:: Records for processing ::
[Start of section]

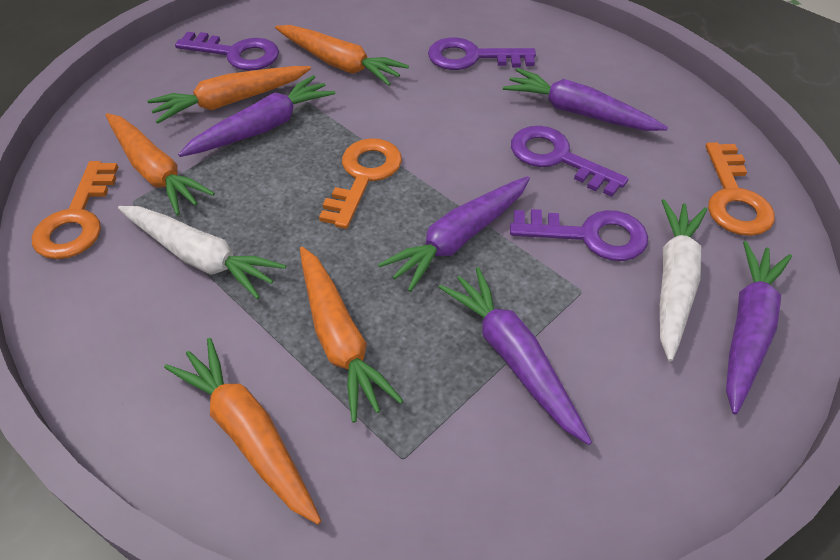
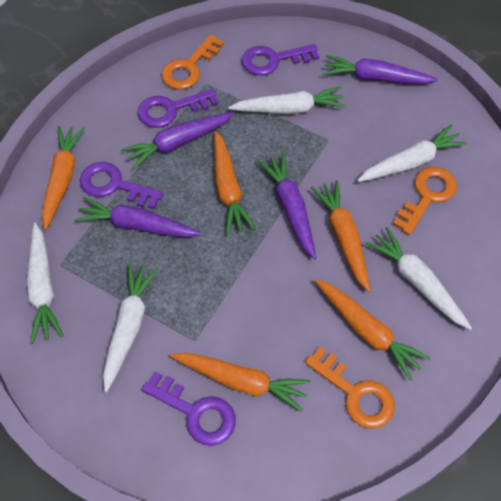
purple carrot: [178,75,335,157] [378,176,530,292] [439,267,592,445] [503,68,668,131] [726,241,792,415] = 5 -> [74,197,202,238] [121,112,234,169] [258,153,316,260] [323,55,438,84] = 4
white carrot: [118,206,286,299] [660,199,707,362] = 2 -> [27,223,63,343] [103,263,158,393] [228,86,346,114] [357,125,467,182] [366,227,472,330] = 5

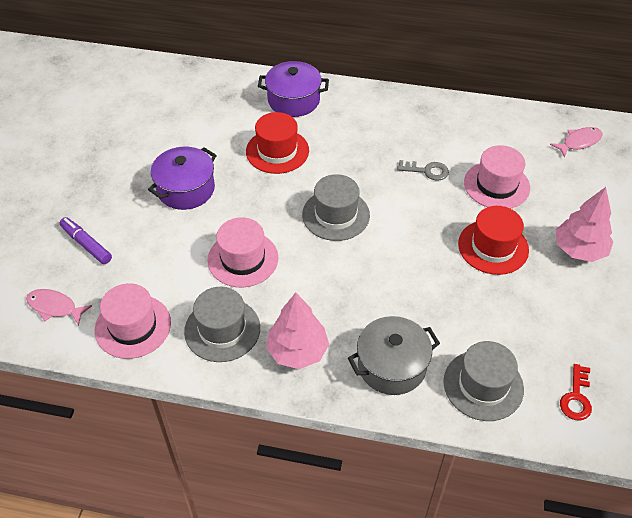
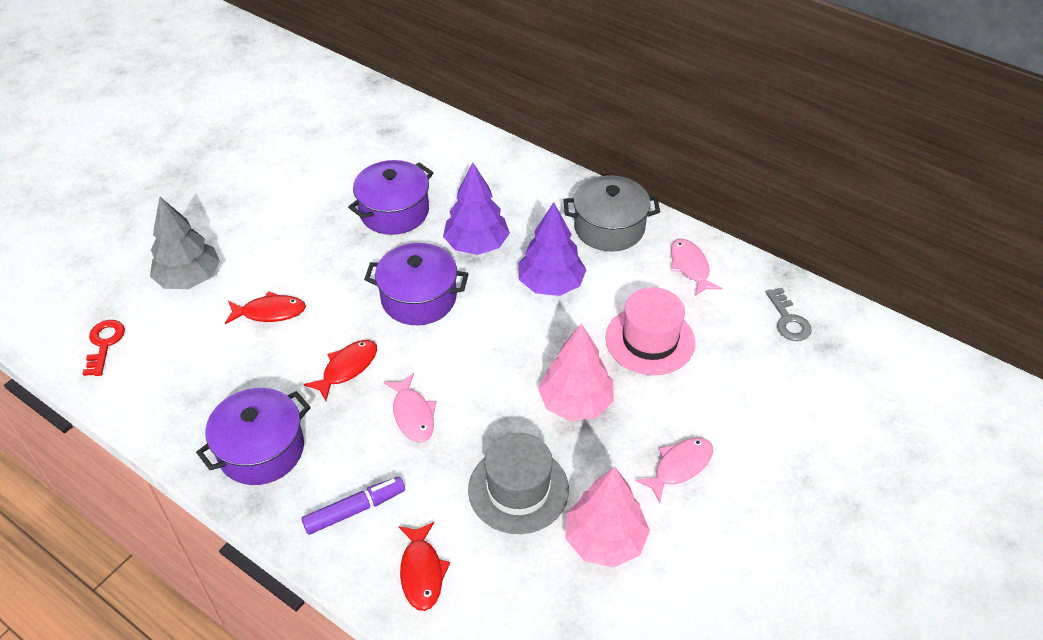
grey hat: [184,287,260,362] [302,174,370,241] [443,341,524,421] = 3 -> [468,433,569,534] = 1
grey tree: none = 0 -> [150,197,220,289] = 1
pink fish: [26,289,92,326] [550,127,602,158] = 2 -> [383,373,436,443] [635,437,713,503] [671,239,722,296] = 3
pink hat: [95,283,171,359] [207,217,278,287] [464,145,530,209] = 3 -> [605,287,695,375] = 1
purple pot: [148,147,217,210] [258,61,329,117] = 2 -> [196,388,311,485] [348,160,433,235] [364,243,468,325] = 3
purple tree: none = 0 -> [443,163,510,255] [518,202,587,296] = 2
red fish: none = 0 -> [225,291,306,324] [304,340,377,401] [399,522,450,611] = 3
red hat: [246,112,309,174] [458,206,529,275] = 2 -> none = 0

[End of section]
[Start of section]

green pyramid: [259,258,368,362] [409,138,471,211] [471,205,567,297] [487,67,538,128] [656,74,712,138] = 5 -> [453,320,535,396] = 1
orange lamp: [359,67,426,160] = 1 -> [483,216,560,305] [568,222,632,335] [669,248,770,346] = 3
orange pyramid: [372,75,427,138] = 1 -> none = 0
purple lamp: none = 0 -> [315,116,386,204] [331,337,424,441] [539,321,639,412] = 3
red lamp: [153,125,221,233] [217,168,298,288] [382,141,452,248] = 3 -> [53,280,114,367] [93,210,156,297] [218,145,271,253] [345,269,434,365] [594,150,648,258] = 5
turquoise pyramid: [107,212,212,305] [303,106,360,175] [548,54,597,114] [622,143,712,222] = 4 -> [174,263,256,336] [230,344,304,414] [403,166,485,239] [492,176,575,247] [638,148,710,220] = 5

[End of section]
[Start of section]

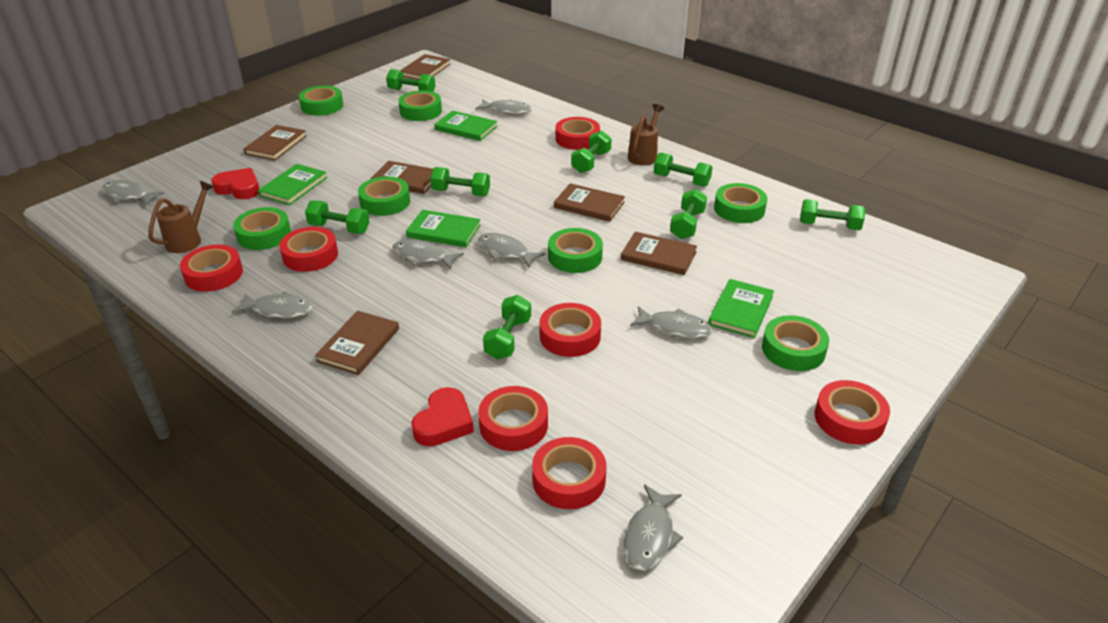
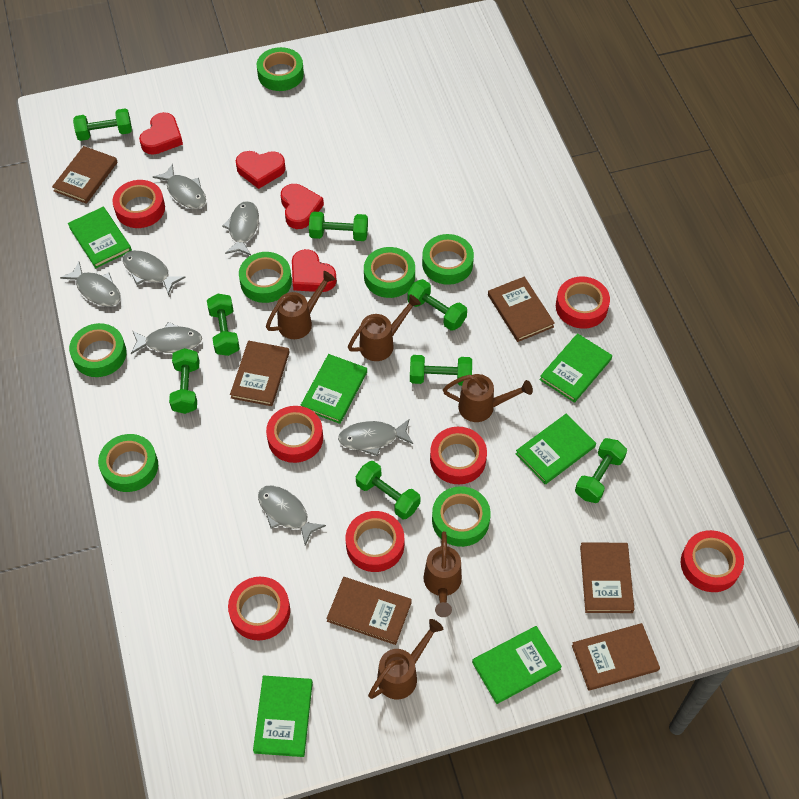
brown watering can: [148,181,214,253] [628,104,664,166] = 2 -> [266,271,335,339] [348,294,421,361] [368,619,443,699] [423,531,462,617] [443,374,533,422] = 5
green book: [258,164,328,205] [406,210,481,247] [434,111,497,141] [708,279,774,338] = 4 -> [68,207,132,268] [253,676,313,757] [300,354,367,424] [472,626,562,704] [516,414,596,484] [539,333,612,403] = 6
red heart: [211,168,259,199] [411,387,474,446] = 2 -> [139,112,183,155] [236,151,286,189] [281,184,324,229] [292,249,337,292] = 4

[End of section]

:: What the task requires ::
All that is needed is the exact run of lines above from the line containing "orange pyramid: [372,75,427,138]" through the line containing "turquoise pyramid: [107,212,212,305]", both of them included.

:: Answer area ::
orange pyramid: [372,75,427,138] = 1 -> none = 0
purple lamp: none = 0 -> [315,116,386,204] [331,337,424,441] [539,321,639,412] = 3
red lamp: [153,125,221,233] [217,168,298,288] [382,141,452,248] = 3 -> [53,280,114,367] [93,210,156,297] [218,145,271,253] [345,269,434,365] [594,150,648,258] = 5
turquoise pyramid: [107,212,212,305] [303,106,360,175] [548,54,597,114] [622,143,712,222] = 4 -> [174,263,256,336] [230,344,304,414] [403,166,485,239] [492,176,575,247] [638,148,710,220] = 5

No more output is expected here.